Task description
From the records below, please repeat exactly the line that has "camera: 145 degrees right, 5 degrees up", the line that has "(462, 78) = (301, 542): black", and every line between them, and nothing else.

::::

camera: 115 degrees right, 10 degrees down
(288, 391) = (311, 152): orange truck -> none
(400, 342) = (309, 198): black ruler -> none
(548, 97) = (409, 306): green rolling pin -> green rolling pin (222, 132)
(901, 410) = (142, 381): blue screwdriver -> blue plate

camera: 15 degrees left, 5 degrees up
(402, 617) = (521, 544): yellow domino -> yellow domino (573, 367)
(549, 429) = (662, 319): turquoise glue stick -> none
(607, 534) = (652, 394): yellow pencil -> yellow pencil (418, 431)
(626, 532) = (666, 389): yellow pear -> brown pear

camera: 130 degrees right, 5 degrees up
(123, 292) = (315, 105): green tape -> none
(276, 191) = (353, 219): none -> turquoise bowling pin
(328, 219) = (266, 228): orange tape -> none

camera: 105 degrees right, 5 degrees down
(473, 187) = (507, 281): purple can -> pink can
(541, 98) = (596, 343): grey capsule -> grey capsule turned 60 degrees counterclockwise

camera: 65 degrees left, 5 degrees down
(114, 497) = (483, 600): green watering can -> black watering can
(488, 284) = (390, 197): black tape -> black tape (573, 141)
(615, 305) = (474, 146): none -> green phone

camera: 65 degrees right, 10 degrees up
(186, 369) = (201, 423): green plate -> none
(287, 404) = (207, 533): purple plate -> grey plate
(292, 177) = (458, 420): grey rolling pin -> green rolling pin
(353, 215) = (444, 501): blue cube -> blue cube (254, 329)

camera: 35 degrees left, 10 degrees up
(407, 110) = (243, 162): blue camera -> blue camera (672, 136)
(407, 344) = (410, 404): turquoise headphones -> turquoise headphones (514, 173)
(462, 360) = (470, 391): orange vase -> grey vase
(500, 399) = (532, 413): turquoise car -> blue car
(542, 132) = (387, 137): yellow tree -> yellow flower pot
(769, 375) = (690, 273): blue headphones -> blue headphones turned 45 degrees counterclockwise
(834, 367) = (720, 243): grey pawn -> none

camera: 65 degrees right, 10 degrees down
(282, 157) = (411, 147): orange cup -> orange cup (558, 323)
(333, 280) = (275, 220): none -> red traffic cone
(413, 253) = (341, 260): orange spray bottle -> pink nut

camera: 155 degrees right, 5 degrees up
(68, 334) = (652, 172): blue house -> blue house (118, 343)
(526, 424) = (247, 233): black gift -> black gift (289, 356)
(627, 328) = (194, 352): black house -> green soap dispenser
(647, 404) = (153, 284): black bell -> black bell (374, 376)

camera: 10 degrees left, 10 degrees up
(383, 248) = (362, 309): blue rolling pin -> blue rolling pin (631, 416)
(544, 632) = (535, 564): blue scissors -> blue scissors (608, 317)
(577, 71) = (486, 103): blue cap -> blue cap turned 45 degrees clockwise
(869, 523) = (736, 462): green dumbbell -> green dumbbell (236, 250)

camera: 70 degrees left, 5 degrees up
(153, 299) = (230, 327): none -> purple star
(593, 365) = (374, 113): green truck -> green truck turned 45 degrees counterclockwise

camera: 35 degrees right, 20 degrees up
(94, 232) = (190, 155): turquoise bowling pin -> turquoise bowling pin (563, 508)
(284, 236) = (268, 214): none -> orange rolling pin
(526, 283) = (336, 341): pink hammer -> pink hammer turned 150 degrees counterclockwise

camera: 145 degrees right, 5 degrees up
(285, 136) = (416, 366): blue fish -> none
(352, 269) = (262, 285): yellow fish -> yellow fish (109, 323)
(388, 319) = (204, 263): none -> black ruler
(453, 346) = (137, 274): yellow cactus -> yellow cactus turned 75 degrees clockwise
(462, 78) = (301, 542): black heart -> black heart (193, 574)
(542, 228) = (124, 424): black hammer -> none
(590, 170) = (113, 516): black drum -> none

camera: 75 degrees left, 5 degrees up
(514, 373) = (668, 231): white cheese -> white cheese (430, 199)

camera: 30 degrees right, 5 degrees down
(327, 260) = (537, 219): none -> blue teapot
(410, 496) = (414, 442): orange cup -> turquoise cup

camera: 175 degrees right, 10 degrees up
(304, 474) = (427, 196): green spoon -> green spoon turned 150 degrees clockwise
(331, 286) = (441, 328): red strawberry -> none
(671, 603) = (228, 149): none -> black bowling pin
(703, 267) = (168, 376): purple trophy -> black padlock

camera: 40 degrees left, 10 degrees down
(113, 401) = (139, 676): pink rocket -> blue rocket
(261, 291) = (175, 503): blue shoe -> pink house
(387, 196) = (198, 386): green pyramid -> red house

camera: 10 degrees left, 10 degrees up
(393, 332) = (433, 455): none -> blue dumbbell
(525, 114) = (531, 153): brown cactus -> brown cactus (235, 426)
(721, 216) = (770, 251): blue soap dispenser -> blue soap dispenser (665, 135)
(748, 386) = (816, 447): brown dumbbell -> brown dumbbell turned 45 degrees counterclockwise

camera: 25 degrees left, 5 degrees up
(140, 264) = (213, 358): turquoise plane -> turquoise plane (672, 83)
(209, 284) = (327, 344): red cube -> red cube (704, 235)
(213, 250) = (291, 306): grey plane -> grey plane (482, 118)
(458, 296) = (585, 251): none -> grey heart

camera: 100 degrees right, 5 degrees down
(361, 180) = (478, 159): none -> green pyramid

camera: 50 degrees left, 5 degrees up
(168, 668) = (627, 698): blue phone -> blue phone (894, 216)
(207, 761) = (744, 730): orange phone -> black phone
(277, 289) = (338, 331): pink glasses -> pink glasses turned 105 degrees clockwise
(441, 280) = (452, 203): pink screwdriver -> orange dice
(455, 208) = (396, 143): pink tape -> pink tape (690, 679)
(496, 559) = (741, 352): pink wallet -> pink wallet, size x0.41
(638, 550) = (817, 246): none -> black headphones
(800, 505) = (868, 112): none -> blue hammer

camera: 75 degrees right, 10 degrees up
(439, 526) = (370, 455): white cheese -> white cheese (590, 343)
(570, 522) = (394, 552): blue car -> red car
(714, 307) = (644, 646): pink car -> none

::::

Exercise answer
camera: 145 degrees right, 5 degrees up
(285, 136) = (416, 366): blue fish -> none
(352, 269) = (262, 285): yellow fish -> yellow fish (109, 323)
(388, 319) = (204, 263): none -> black ruler
(453, 346) = (137, 274): yellow cactus -> yellow cactus turned 75 degrees clockwise
(462, 78) = (301, 542): black heart -> black heart (193, 574)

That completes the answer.